TASK. Search the listing below for the string "moved" and show each line that contains it.

EXERCISE DATA.
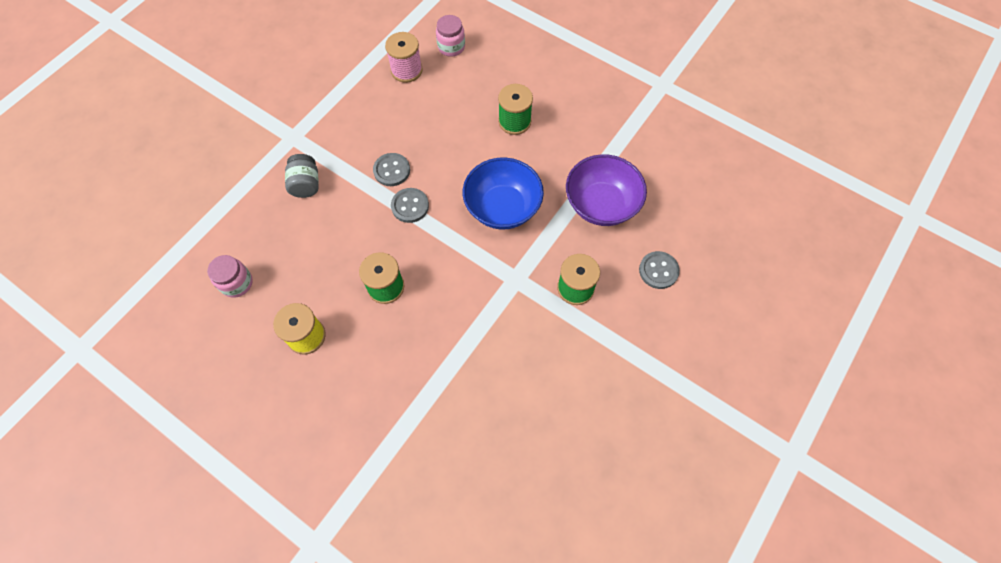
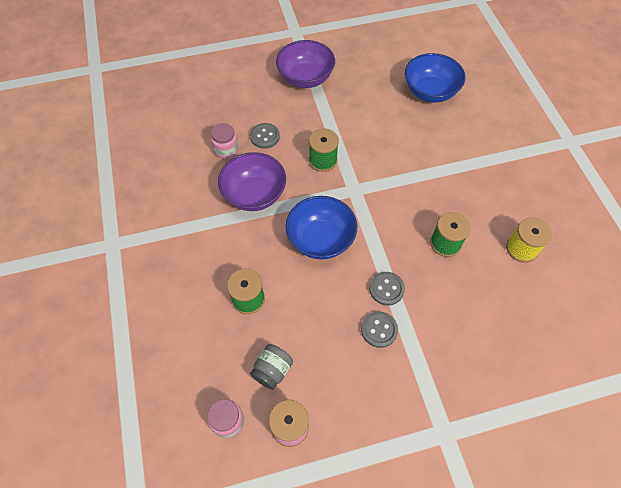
camera: 140 degrees left, 5 degrees down
pink jar [207,255,253,298] -> pink jar moved to [211,123,239,159]
grey jar [285,154,319,198] -> grey jar moved to [250,344,293,390]
none -> purple bowl [276,40,335,88]
none -> blue bowl [405,53,465,103]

OUTPUT OF THE TASK.
pink jar [207,255,253,298] -> pink jar moved to [211,123,239,159]
grey jar [285,154,319,198] -> grey jar moved to [250,344,293,390]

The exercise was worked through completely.